(What you should do) Copy each line of the data that has "pink" in it.

(Listed entries)
★ ★ ★ ★ ★ ★ ★

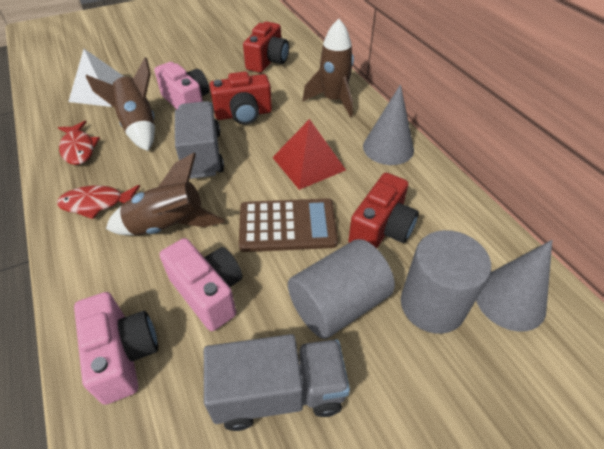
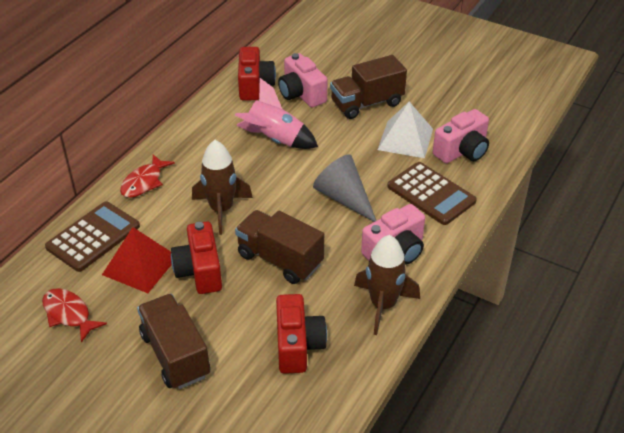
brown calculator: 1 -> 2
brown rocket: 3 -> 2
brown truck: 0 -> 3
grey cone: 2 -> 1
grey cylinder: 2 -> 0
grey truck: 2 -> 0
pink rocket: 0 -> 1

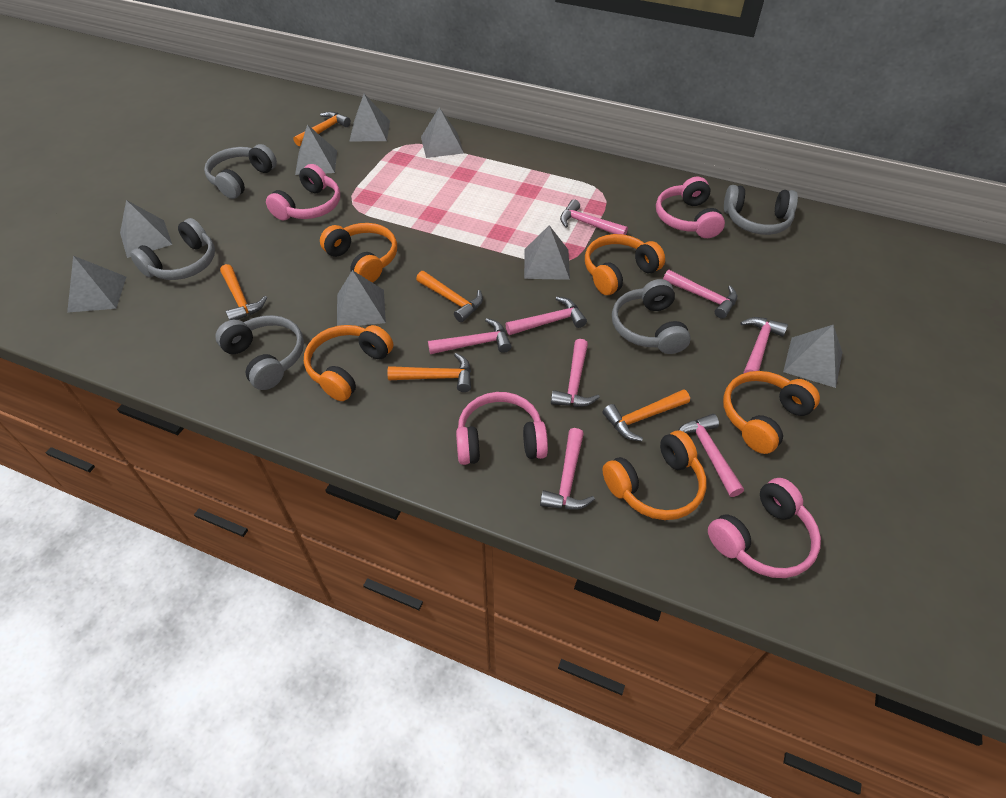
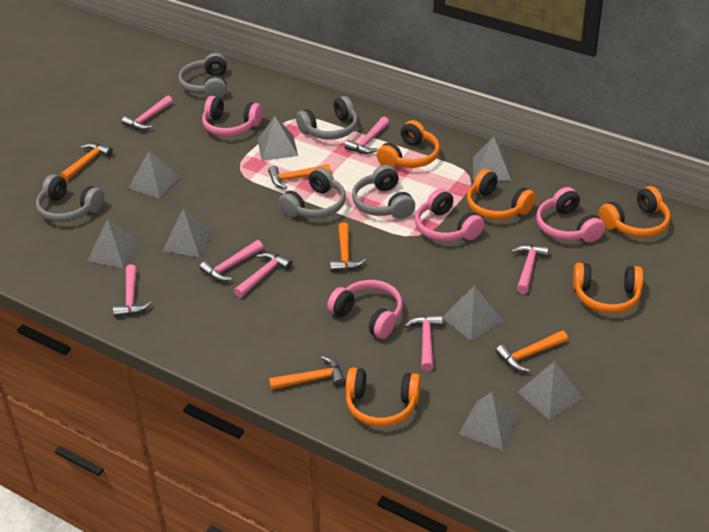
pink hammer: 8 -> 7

★ ★ ★ ★ ★ ★ ★

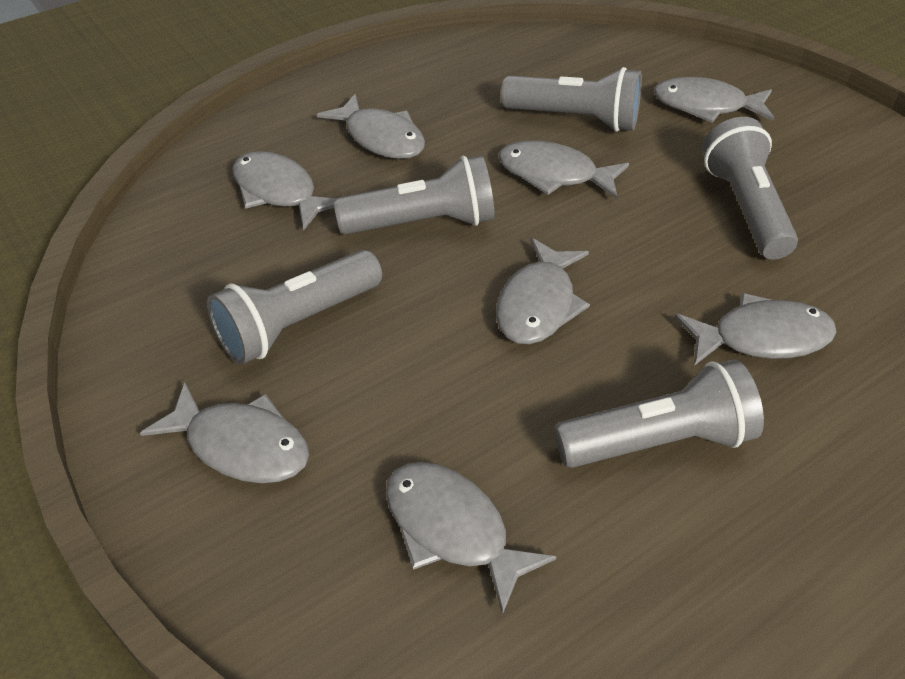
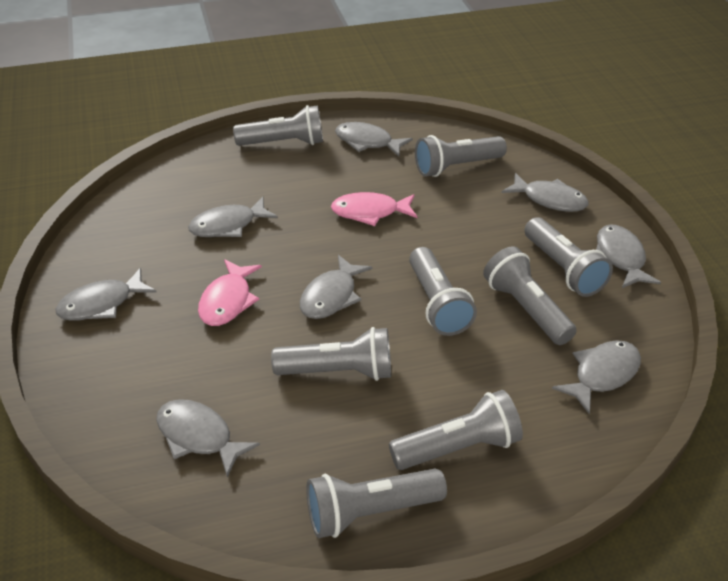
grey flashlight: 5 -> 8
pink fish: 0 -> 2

★ ★ ★ ★ ★ ★ ★

(Your response)
pink rocket: 0 -> 1
pink hammer: 8 -> 7
pink fish: 0 -> 2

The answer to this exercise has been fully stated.